_Short exercise_. Reproduce all of the data below verbatim, keeping every line, character, and space unchanged.

_Available records_.
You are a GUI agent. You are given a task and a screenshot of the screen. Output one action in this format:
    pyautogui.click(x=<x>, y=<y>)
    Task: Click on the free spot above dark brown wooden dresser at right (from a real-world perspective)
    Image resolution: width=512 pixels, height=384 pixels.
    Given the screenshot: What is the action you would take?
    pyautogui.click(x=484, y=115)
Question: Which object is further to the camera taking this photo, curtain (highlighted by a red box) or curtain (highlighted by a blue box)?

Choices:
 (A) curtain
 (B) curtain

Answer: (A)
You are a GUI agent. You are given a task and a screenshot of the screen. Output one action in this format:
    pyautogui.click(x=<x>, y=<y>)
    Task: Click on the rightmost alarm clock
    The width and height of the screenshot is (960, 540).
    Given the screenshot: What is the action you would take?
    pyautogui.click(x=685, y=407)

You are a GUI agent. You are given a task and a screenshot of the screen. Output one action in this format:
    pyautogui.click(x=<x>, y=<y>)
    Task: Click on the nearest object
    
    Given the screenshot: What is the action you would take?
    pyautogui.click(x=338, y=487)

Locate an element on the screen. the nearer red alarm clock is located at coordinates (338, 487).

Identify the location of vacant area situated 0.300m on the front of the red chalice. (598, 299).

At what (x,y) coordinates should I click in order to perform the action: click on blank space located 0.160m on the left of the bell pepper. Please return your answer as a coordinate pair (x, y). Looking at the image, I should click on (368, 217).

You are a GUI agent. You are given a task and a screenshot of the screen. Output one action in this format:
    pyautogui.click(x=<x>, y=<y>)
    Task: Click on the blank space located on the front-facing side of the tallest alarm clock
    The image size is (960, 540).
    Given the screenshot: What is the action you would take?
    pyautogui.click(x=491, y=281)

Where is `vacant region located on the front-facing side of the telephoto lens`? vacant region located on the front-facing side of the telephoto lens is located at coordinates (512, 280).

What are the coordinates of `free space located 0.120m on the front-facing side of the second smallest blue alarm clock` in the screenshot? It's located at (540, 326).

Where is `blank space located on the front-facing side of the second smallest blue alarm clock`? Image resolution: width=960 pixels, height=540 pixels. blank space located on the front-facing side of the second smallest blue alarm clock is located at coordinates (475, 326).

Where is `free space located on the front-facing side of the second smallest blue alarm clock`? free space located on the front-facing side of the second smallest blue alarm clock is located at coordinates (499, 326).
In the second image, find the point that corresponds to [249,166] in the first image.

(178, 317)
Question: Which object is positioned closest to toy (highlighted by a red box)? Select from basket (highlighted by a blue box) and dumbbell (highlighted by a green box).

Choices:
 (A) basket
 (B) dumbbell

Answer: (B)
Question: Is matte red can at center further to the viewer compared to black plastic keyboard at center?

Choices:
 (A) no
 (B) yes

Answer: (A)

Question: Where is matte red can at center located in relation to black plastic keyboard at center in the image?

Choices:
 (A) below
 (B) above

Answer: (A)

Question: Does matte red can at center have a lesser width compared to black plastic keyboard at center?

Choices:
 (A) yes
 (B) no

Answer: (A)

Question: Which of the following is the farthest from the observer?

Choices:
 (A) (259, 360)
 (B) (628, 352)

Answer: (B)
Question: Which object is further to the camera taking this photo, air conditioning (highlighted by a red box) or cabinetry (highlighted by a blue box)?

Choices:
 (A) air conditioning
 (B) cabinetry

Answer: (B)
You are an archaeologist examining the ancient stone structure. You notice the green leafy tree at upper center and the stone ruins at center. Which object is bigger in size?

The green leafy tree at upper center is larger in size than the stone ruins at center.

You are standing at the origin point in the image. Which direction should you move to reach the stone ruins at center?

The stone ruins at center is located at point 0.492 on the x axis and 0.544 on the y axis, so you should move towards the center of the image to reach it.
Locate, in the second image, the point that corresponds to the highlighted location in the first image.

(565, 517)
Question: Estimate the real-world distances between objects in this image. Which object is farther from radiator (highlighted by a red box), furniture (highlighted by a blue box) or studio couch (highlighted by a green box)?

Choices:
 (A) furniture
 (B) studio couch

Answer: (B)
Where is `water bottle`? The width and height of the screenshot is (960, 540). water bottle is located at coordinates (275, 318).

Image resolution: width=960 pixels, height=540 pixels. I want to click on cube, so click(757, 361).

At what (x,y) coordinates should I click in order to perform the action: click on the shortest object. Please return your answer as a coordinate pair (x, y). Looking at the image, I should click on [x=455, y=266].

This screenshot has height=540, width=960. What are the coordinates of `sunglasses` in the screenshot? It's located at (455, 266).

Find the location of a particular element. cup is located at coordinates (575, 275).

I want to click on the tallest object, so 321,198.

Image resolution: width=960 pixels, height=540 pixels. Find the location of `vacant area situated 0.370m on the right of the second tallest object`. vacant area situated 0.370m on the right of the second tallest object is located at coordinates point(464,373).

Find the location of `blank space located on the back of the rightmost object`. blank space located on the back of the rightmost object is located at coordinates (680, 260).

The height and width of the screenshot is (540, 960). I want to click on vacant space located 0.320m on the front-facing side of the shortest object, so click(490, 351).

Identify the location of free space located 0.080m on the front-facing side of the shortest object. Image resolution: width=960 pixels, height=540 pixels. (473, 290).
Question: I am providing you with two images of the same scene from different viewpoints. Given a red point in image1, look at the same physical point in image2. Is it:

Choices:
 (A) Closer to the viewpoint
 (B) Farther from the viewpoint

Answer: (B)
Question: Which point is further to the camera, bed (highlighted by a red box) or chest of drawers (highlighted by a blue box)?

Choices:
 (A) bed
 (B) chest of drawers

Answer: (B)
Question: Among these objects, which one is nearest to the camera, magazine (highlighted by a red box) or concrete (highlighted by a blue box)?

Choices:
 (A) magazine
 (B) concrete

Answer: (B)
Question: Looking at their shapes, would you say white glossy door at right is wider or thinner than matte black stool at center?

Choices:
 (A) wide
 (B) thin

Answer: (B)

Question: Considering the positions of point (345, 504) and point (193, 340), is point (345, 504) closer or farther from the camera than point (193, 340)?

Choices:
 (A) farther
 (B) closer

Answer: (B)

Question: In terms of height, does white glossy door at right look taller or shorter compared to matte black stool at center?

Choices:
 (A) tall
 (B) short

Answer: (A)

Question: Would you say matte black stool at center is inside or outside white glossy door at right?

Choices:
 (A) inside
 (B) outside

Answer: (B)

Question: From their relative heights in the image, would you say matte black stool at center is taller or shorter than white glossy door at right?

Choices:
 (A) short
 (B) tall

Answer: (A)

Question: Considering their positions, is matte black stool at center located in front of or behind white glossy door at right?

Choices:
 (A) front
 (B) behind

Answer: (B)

_Response to this exercise_.
You are a GUI agent. You are given a task and a screenshot of the screen. Output one action in this format:
    pyautogui.click(x=<x>, y=<y>)
    Task: Click on the free spot above dark brown wooden dresser at right (from a real-world perspective)
    Image resolution: width=512 pixels, height=384 pixels.
    Given the screenshot: What is the action you would take?
    pyautogui.click(x=484, y=115)
Question: Which object is further to the camera taking this photo, curtain (highlighted by a red box) or curtain (highlighted by a blue box)?

Choices:
 (A) curtain
 (B) curtain

Answer: (A)
You are a GUI agent. You are given a task and a screenshot of the screen. Output one action in this format:
    pyautogui.click(x=<x>, y=<y>)
    Task: Click on the rightmost alarm clock
    The width and height of the screenshot is (960, 540).
    Given the screenshot: What is the action you would take?
    pyautogui.click(x=685, y=407)

You are a GUI agent. You are given a task and a screenshot of the screen. Output one action in this format:
    pyautogui.click(x=<x>, y=<y>)
    Task: Click on the nearest object
    
    Given the screenshot: What is the action you would take?
    pyautogui.click(x=338, y=487)

Locate an element on the screen. the nearer red alarm clock is located at coordinates (338, 487).

Identify the location of vacant area situated 0.300m on the front of the red chalice. (598, 299).

At what (x,y) coordinates should I click in order to perform the action: click on blank space located 0.160m on the left of the bell pepper. Please return your answer as a coordinate pair (x, y). Looking at the image, I should click on (368, 217).

You are a GUI agent. You are given a task and a screenshot of the screen. Output one action in this format:
    pyautogui.click(x=<x>, y=<y>)
    Task: Click on the blank space located on the front-facing side of the tallest alarm clock
    The image size is (960, 540).
    Given the screenshot: What is the action you would take?
    pyautogui.click(x=491, y=281)

Where is `vacant region located on the front-facing side of the telephoto lens`? vacant region located on the front-facing side of the telephoto lens is located at coordinates (512, 280).

What are the coordinates of `free space located 0.120m on the front-facing side of the second smallest blue alarm clock` in the screenshot? It's located at (540, 326).

Where is `blank space located on the front-facing side of the second smallest blue alarm clock`? Image resolution: width=960 pixels, height=540 pixels. blank space located on the front-facing side of the second smallest blue alarm clock is located at coordinates (475, 326).

Where is `free space located on the front-facing side of the second smallest blue alarm clock`? free space located on the front-facing side of the second smallest blue alarm clock is located at coordinates (499, 326).
In the second image, find the point that corresponds to [249,166] in the first image.

(178, 317)
Question: Which object is positioned closest to toy (highlighted by a red box)? Select from basket (highlighted by a blue box) and dumbbell (highlighted by a green box).

Choices:
 (A) basket
 (B) dumbbell

Answer: (B)
Question: Is matte red can at center further to the viewer compared to black plastic keyboard at center?

Choices:
 (A) no
 (B) yes

Answer: (A)

Question: Where is matte red can at center located in relation to black plastic keyboard at center in the image?

Choices:
 (A) below
 (B) above

Answer: (A)

Question: Does matte red can at center have a lesser width compared to black plastic keyboard at center?

Choices:
 (A) yes
 (B) no

Answer: (A)

Question: Which of the following is the farthest from the observer?

Choices:
 (A) (259, 360)
 (B) (628, 352)

Answer: (B)
Question: Which object is further to the camera taking this photo, air conditioning (highlighted by a red box) or cabinetry (highlighted by a blue box)?

Choices:
 (A) air conditioning
 (B) cabinetry

Answer: (B)
You are an archaeologist examining the ancient stone structure. You notice the green leafy tree at upper center and the stone ruins at center. Which object is bigger in size?

The green leafy tree at upper center is larger in size than the stone ruins at center.

You are standing at the origin point in the image. Which direction should you move to reach the stone ruins at center?

The stone ruins at center is located at point 0.492 on the x axis and 0.544 on the y axis, so you should move towards the center of the image to reach it.
Locate, in the second image, the point that corresponds to the highlighted location in the first image.

(565, 517)
Question: Estimate the real-world distances between objects in this image. Which object is farther from radiator (highlighted by a red box), furniture (highlighted by a blue box) or studio couch (highlighted by a green box)?

Choices:
 (A) furniture
 (B) studio couch

Answer: (B)
Where is `water bottle`? The width and height of the screenshot is (960, 540). water bottle is located at coordinates (275, 318).

Image resolution: width=960 pixels, height=540 pixels. I want to click on cube, so click(757, 361).

At what (x,y) coordinates should I click in order to perform the action: click on the shortest object. Please return your answer as a coordinate pair (x, y). Looking at the image, I should click on [x=455, y=266].

This screenshot has height=540, width=960. What are the coordinates of `sunglasses` in the screenshot? It's located at (455, 266).

Find the location of a particular element. cup is located at coordinates (575, 275).

I want to click on the tallest object, so 321,198.

Image resolution: width=960 pixels, height=540 pixels. Find the location of `vacant area situated 0.370m on the right of the second tallest object`. vacant area situated 0.370m on the right of the second tallest object is located at coordinates point(464,373).

Find the location of `blank space located on the back of the rightmost object`. blank space located on the back of the rightmost object is located at coordinates (680, 260).

The height and width of the screenshot is (540, 960). I want to click on vacant space located 0.320m on the front-facing side of the shortest object, so click(490, 351).

Identify the location of free space located 0.080m on the front-facing side of the shortest object. Image resolution: width=960 pixels, height=540 pixels. (473, 290).
Question: I am providing you with two images of the same scene from different viewpoints. Given a red point in image1, look at the same physical point in image2. Is it:

Choices:
 (A) Closer to the viewpoint
 (B) Farther from the viewpoint

Answer: (B)
Question: Which point is further to the camera, bed (highlighted by a red box) or chest of drawers (highlighted by a blue box)?

Choices:
 (A) bed
 (B) chest of drawers

Answer: (B)
Question: Among these objects, which one is nearest to the camera, magazine (highlighted by a red box) or concrete (highlighted by a blue box)?

Choices:
 (A) magazine
 (B) concrete

Answer: (B)
Question: Looking at their shapes, would you say white glossy door at right is wider or thinner than matte black stool at center?

Choices:
 (A) wide
 (B) thin

Answer: (B)

Question: Considering the positions of point (345, 504) and point (193, 340), is point (345, 504) closer or farther from the camera than point (193, 340)?

Choices:
 (A) farther
 (B) closer

Answer: (B)

Question: In terms of height, does white glossy door at right look taller or shorter compared to matte black stool at center?

Choices:
 (A) tall
 (B) short

Answer: (A)

Question: Would you say matte black stool at center is inside or outside white glossy door at right?

Choices:
 (A) inside
 (B) outside

Answer: (B)

Question: From their relative heights in the image, would you say matte black stool at center is taller or shorter than white glossy door at right?

Choices:
 (A) short
 (B) tall

Answer: (A)

Question: Considering their positions, is matte black stool at center located in front of or behind white glossy door at right?

Choices:
 (A) front
 (B) behind

Answer: (B)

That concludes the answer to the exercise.